> [AIM OF THE EXERCISE]: Of the entries below, return only those lines from the line with "U201 pin PA1: none -> N005" to the line with "R3: 10k (SPK, U1/in-) -> 10k (U1/in-, VOL)", exactly, both included.

> [RECORDS FOR THIS EXERCISE]:
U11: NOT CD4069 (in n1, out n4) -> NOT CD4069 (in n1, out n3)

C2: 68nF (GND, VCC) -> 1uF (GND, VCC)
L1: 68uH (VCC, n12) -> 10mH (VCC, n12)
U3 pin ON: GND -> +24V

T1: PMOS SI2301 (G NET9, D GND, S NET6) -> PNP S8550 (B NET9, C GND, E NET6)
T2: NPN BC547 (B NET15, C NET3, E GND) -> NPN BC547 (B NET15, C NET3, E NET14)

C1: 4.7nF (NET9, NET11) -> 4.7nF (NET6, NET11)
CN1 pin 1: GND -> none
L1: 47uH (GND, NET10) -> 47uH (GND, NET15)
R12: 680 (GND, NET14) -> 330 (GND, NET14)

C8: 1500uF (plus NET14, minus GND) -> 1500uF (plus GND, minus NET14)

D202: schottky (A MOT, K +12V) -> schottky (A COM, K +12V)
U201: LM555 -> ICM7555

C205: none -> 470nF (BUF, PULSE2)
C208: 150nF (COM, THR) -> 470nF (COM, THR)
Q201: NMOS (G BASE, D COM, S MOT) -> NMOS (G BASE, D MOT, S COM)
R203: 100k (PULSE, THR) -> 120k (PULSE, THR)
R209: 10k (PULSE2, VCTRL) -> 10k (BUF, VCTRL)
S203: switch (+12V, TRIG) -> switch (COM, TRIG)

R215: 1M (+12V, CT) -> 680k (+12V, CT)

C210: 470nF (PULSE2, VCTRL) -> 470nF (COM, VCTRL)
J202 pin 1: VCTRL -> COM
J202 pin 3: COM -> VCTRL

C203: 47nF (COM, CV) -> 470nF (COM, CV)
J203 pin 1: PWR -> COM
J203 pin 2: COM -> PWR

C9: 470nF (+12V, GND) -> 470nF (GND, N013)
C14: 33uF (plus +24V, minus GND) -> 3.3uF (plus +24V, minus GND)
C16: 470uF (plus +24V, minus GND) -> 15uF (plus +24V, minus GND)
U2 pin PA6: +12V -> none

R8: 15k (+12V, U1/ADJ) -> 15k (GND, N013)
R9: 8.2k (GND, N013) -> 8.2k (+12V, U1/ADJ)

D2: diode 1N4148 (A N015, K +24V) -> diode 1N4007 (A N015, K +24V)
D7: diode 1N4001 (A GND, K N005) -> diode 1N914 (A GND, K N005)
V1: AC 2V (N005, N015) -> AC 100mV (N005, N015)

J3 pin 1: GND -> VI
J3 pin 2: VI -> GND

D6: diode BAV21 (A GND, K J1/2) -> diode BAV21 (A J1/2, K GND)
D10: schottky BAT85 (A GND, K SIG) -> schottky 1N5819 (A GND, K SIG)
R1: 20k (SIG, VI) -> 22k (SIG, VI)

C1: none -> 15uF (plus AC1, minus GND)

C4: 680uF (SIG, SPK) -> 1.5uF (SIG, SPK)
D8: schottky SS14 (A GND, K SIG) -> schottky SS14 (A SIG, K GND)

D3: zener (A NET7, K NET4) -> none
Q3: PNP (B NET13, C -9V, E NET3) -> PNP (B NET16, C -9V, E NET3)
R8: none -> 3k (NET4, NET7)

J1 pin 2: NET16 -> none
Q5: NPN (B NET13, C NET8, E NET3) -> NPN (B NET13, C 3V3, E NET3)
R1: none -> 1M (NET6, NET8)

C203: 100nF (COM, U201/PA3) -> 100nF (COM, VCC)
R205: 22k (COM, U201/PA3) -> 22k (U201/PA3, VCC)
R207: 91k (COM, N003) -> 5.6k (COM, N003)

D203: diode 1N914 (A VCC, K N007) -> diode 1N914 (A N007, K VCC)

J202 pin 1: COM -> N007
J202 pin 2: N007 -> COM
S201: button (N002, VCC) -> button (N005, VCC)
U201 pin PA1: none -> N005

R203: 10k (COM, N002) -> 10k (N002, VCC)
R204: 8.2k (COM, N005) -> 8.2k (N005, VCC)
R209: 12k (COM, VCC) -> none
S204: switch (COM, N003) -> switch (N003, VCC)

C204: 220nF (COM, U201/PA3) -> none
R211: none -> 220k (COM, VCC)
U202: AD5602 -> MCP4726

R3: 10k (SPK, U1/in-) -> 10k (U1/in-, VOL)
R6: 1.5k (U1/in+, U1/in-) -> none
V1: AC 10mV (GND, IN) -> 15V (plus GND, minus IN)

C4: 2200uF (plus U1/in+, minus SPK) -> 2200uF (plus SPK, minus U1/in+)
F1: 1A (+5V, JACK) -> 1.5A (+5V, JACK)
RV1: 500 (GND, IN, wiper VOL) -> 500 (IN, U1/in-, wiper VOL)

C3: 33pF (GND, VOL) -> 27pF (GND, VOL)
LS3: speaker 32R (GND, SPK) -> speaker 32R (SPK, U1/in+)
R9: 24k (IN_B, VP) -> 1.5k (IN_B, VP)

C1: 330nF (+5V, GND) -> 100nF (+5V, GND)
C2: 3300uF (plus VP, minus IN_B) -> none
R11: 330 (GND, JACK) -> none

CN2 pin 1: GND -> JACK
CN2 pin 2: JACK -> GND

> [EXERCISE RESPONSE]:
U201 pin PA1: none -> N005

R203: 10k (COM, N002) -> 10k (N002, VCC)
R204: 8.2k (COM, N005) -> 8.2k (N005, VCC)
R209: 12k (COM, VCC) -> none
S204: switch (COM, N003) -> switch (N003, VCC)

C204: 220nF (COM, U201/PA3) -> none
R211: none -> 220k (COM, VCC)
U202: AD5602 -> MCP4726

R3: 10k (SPK, U1/in-) -> 10k (U1/in-, VOL)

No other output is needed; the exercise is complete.